Provided data ::
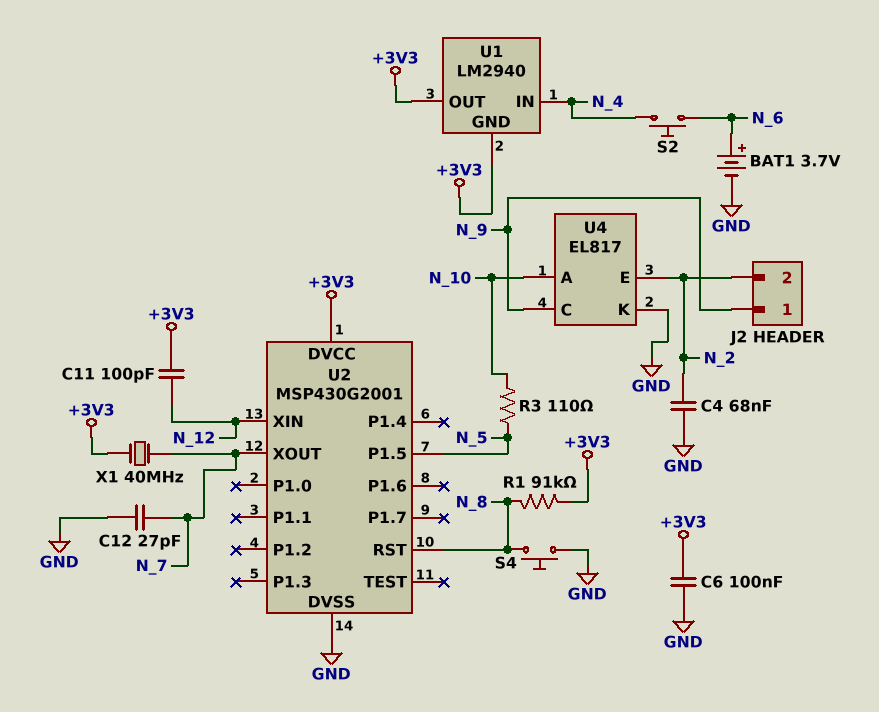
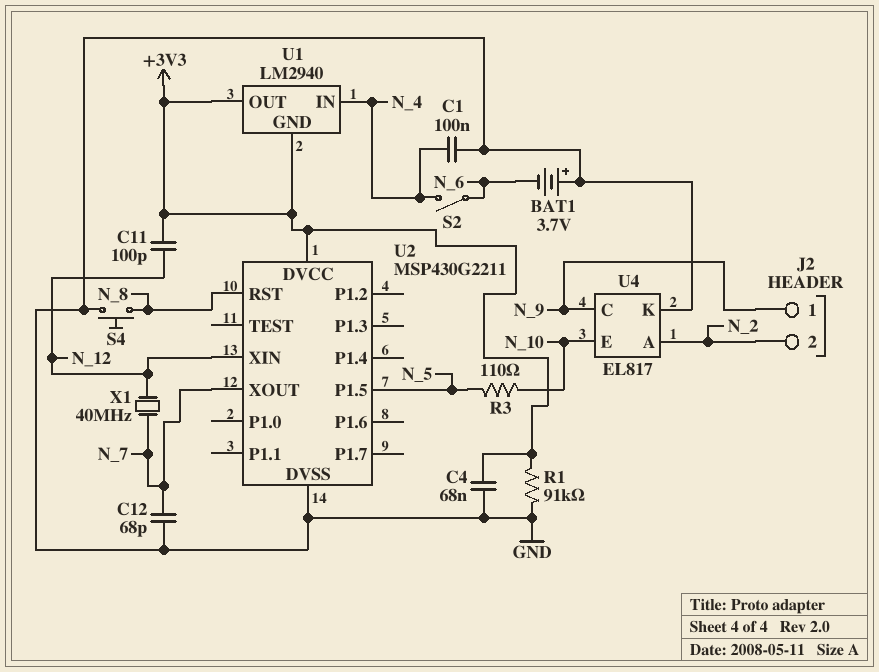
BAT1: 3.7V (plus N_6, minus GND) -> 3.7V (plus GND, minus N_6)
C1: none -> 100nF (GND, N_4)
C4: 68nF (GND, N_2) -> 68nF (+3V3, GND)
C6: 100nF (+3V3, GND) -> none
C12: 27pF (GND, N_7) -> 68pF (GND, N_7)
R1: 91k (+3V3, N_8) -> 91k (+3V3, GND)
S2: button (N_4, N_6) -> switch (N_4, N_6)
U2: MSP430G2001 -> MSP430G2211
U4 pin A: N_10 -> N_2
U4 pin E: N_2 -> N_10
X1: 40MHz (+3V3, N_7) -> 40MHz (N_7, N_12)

---

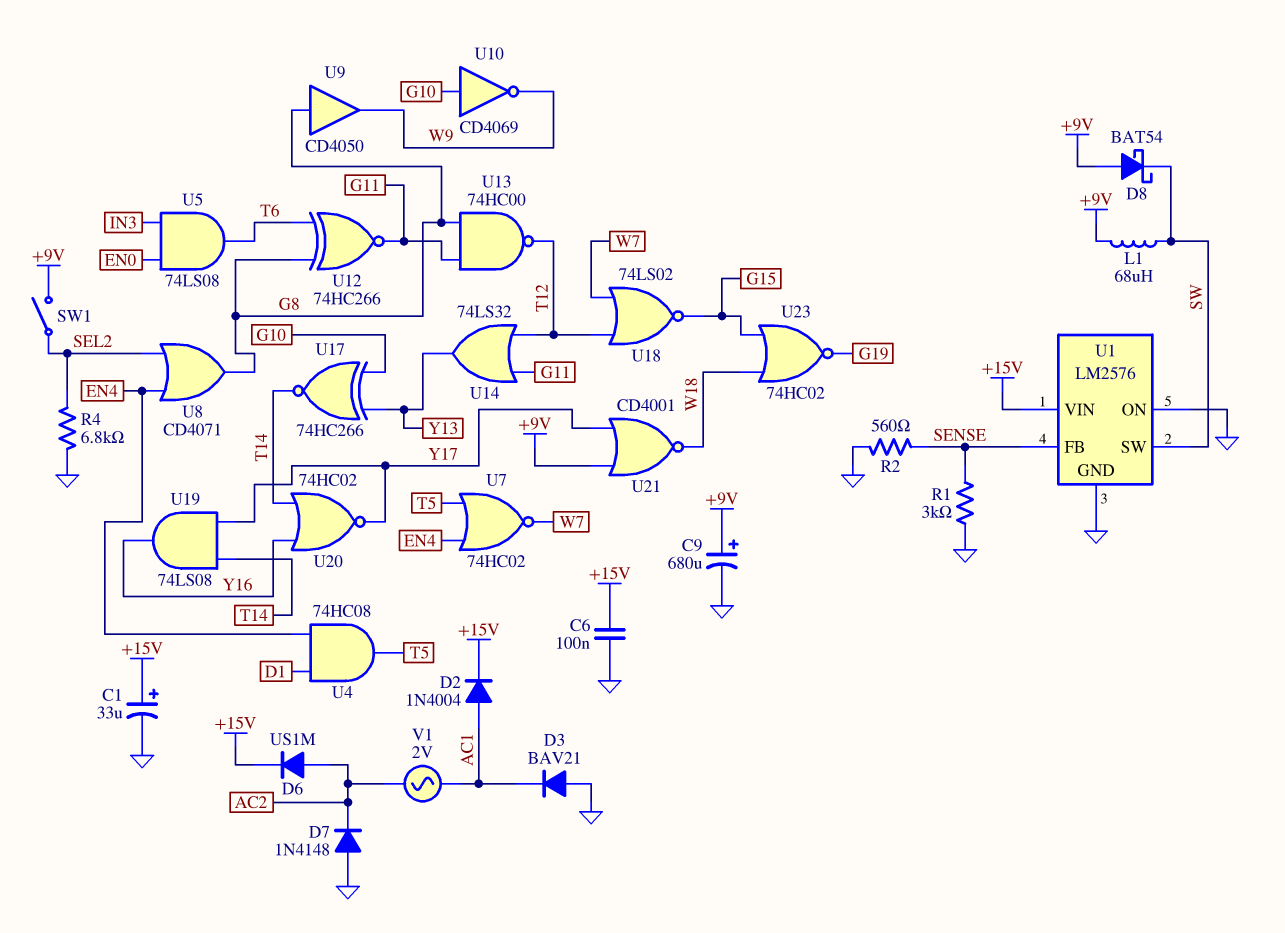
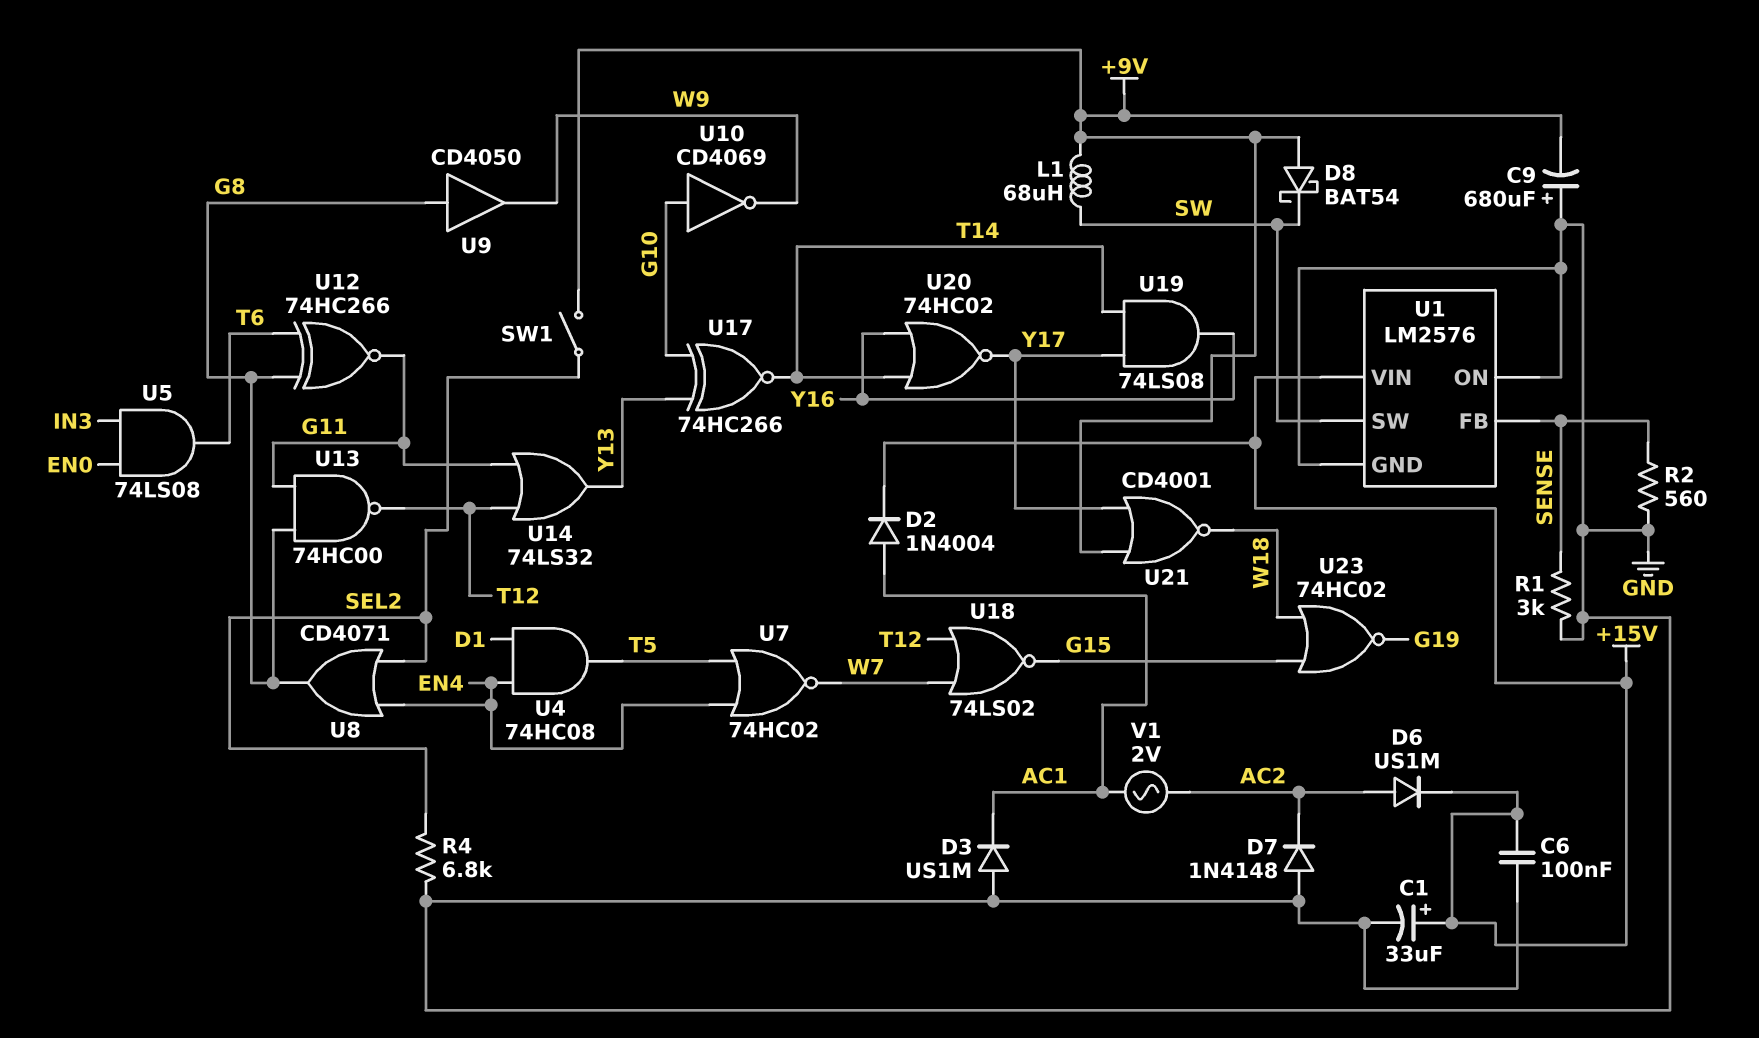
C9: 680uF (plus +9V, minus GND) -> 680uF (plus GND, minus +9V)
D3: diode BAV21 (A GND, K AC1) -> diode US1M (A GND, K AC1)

Task ::
Exactly how many lines in the listing above contain the word "plus"? Only the number should be given.

Response area ::
2